-- What is required --
Set down exactly the lines that run from the one containing "R1: 15k (AGND, W7) -> 24k (AGND, W7)" to the end of the material below, both included, without pictures.

-- Data for processing --
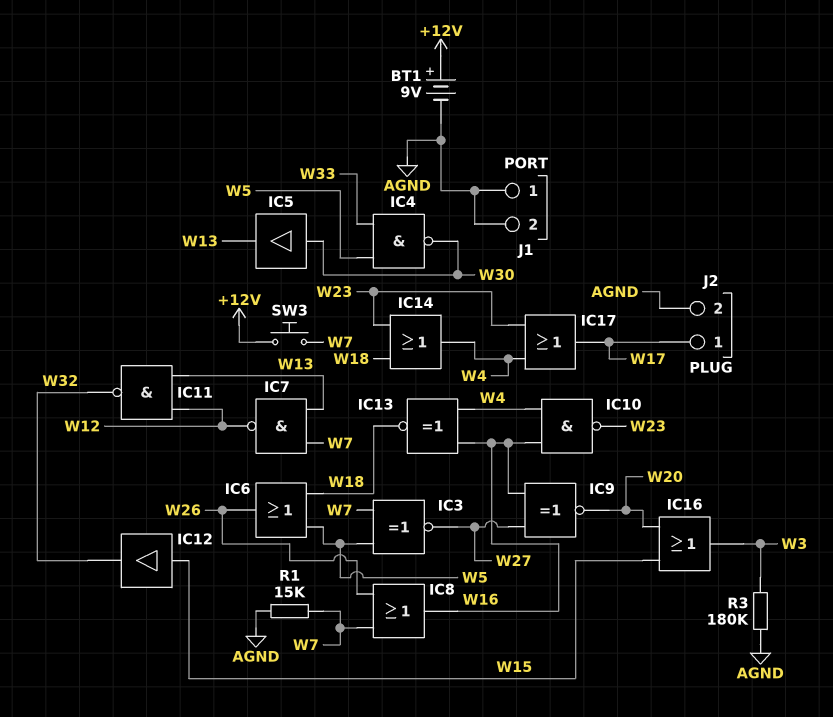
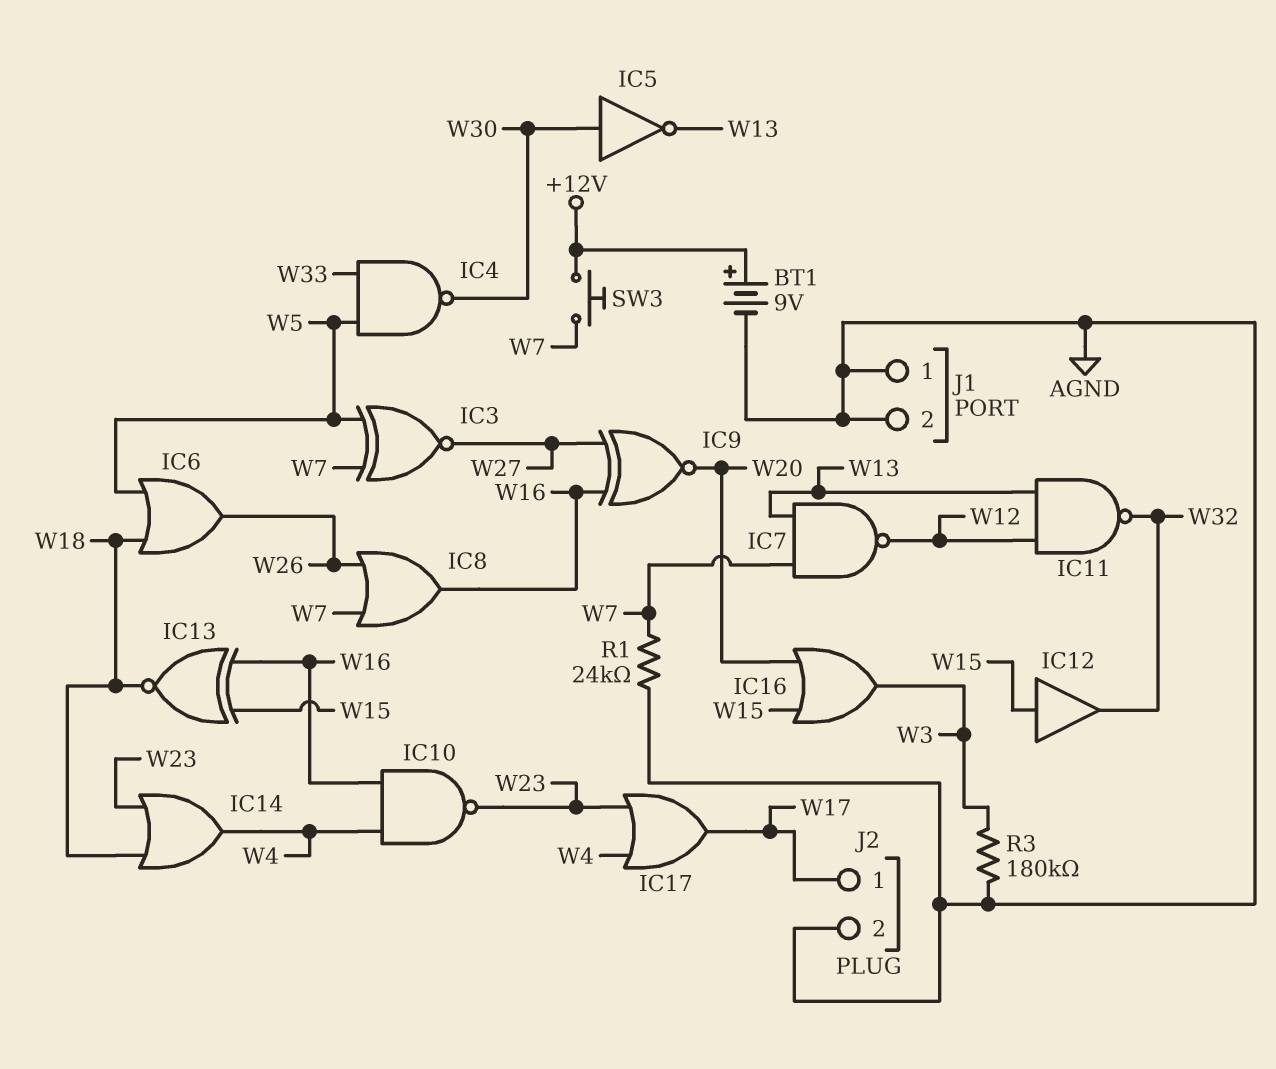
IC5: buffer (in W30, out W13) -> NOT (in W30, out W13)
IC13: XNOR (in W4, in W16, out W18) -> XNOR (in W15, in W16, out W18)
R1: 15k (AGND, W7) -> 24k (AGND, W7)

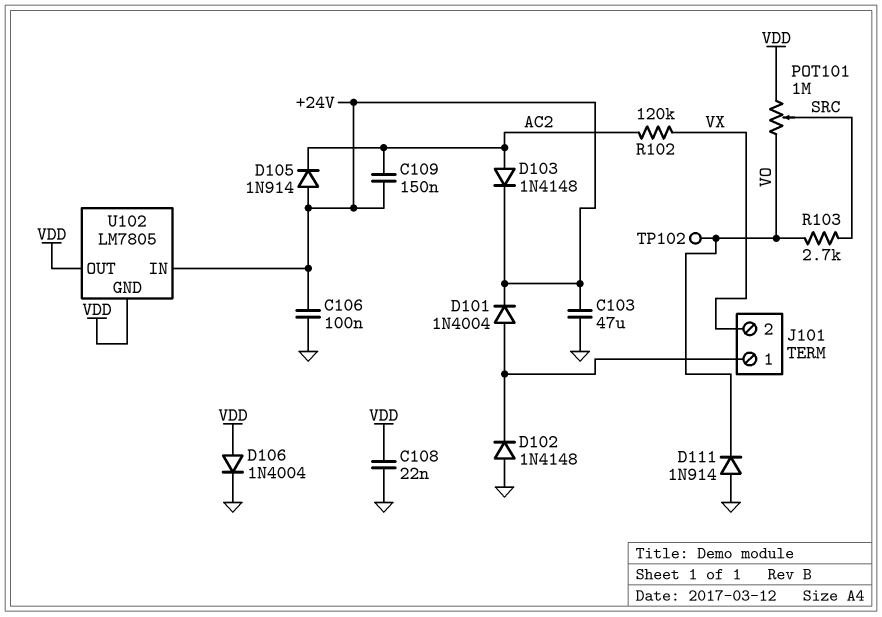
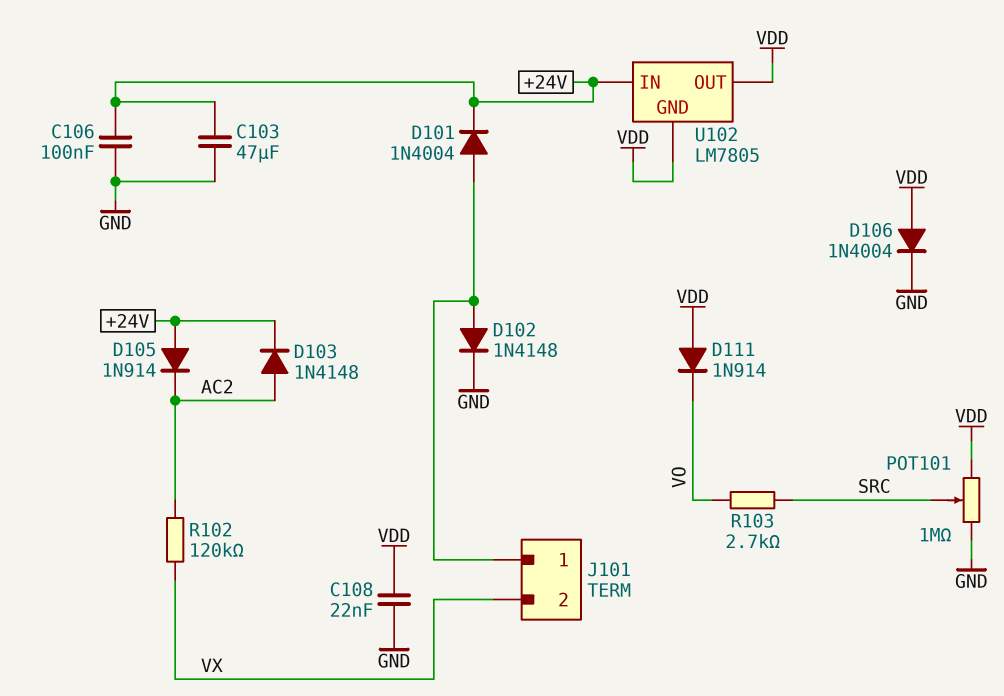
C109: 150nF (+24V, AC2) -> none
D102: diode 1N4148 (A GND, K J101/1) -> diode 1N4148 (A J101/1, K GND)
D111: diode 1N914 (A GND, K VO) -> diode 1N914 (A VDD, K VO)
POT101: 1M (VDD, VO, wiper SRC) -> 1M (GND, VDD, wiper SRC)
TP102: test point (VO) -> none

-- Answer section --
R1: 15k (AGND, W7) -> 24k (AGND, W7)

C109: 150nF (+24V, AC2) -> none
D102: diode 1N4148 (A GND, K J101/1) -> diode 1N4148 (A J101/1, K GND)
D111: diode 1N914 (A GND, K VO) -> diode 1N914 (A VDD, K VO)
POT101: 1M (VDD, VO, wiper SRC) -> 1M (GND, VDD, wiper SRC)
TP102: test point (VO) -> none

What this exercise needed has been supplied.